[Coordinate-based object records]

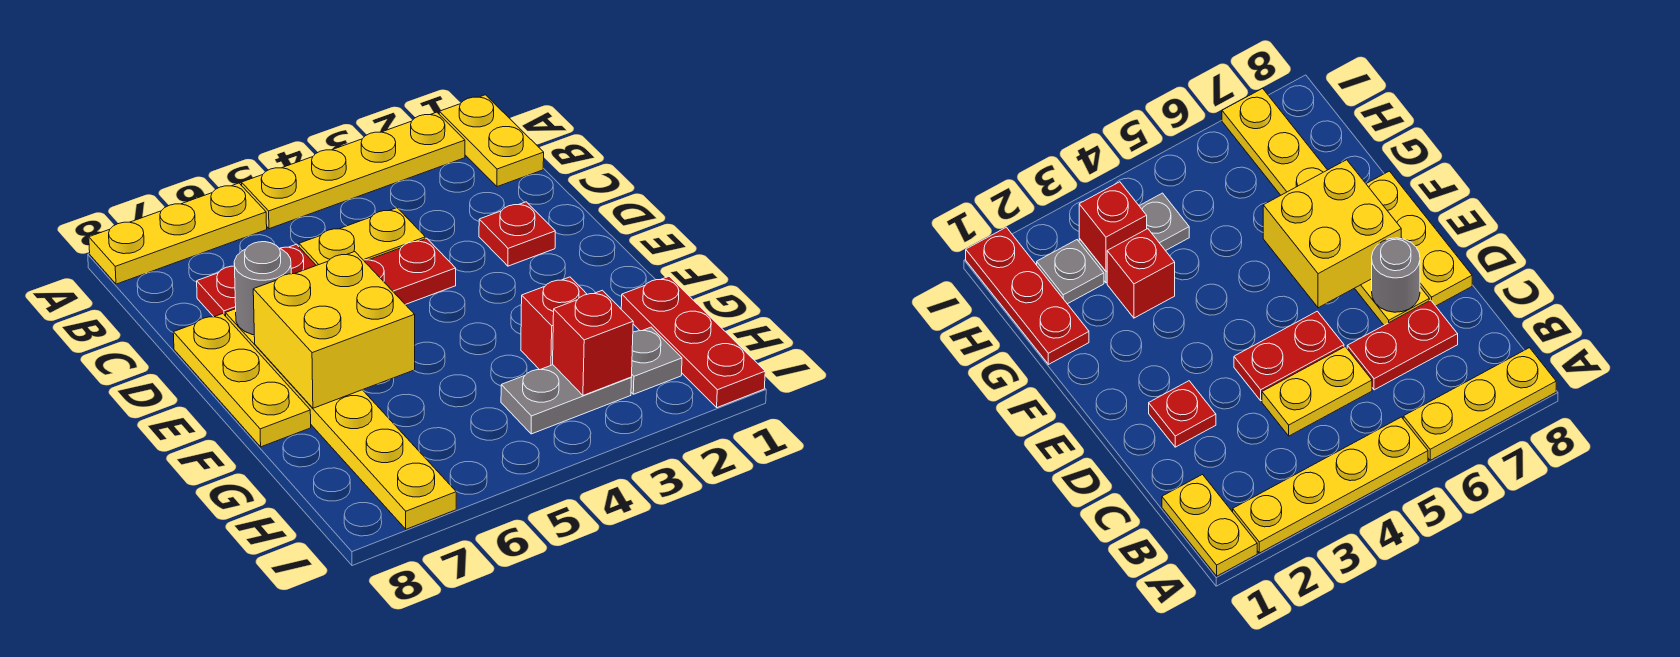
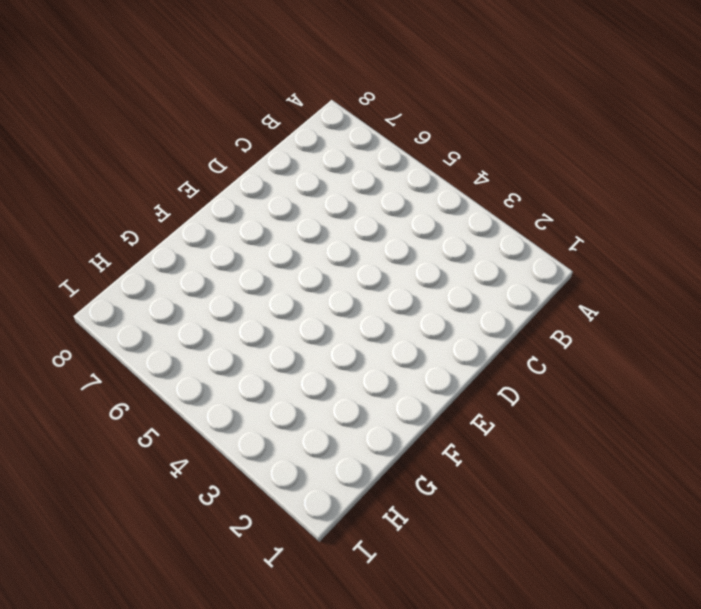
none -> yellow plate A1:B1 level 1
none -> yellow plate A2:A5 level 1
none -> yellow plate A6:A8 level 1

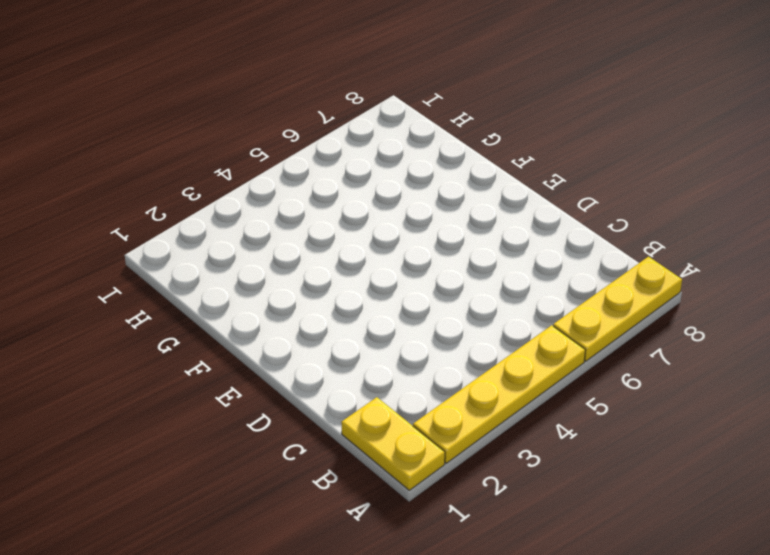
none -> yellow plate C4:C5 level 1
none -> red plate C6:C7 level 1
none -> red plate D2 level 1

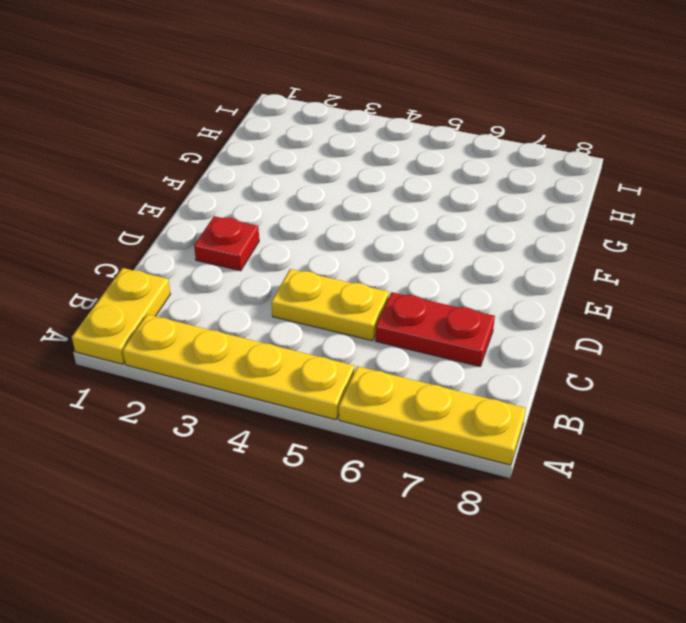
none -> red plate D4:D5 level 1
none -> yellow plate D7:I7 level 1
none -> yellow plate D8:F8 level 1

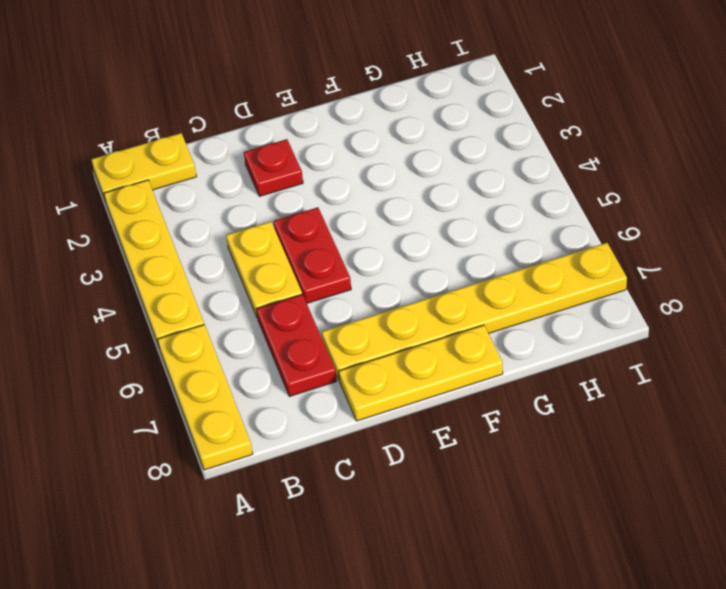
none -> red plate G1:I1 level 1
none -> red brick G3 level 1
none -> grey plate H2 level 1

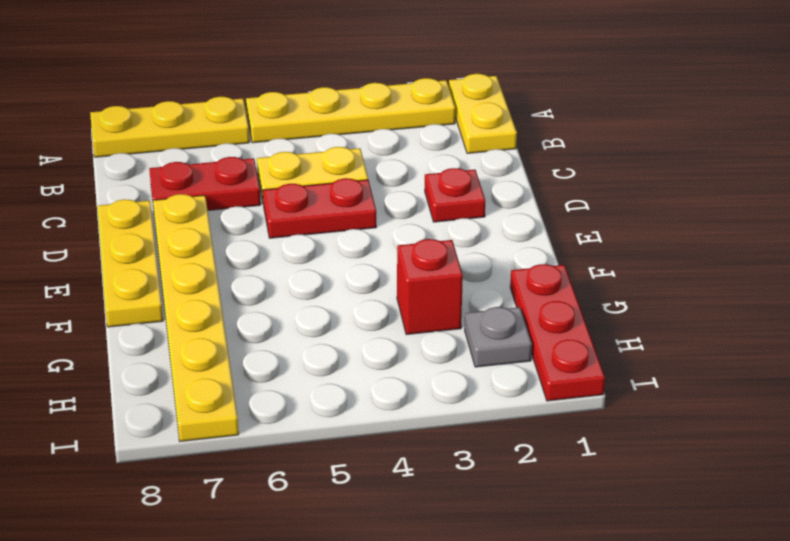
none -> grey plate H3:H4 level 1
none -> grey round brick D7 level 2
none -> yellow brick E6:F7 level 2

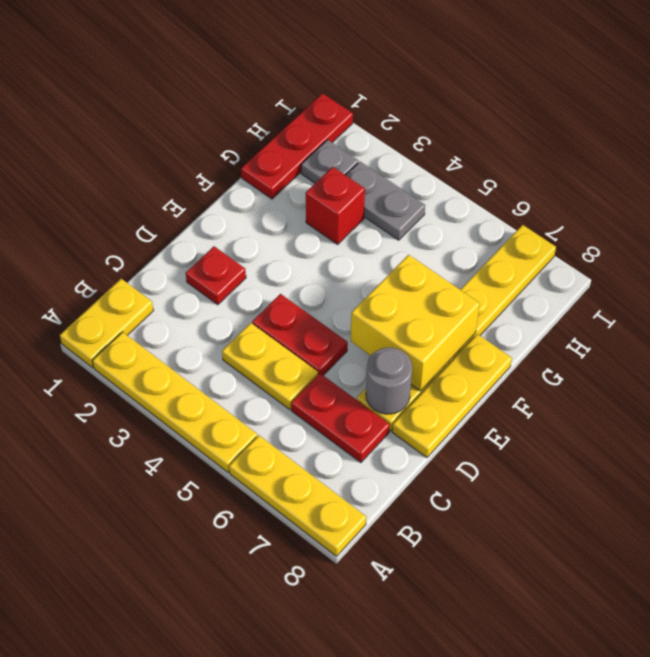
none -> red brick H3 level 2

# Problem:
Omitting the pictures, repeat all entries exactly.

# Result below:
none -> yellow plate A1:B1 level 1
none -> yellow plate A2:A5 level 1
none -> yellow plate A6:A8 level 1

none -> yellow plate C4:C5 level 1
none -> red plate C6:C7 level 1
none -> red plate D2 level 1

none -> red plate D4:D5 level 1
none -> yellow plate D7:I7 level 1
none -> yellow plate D8:F8 level 1

none -> red plate G1:I1 level 1
none -> red brick G3 level 1
none -> grey plate H2 level 1

none -> grey plate H3:H4 level 1
none -> grey round brick D7 level 2
none -> yellow brick E6:F7 level 2

none -> red brick H3 level 2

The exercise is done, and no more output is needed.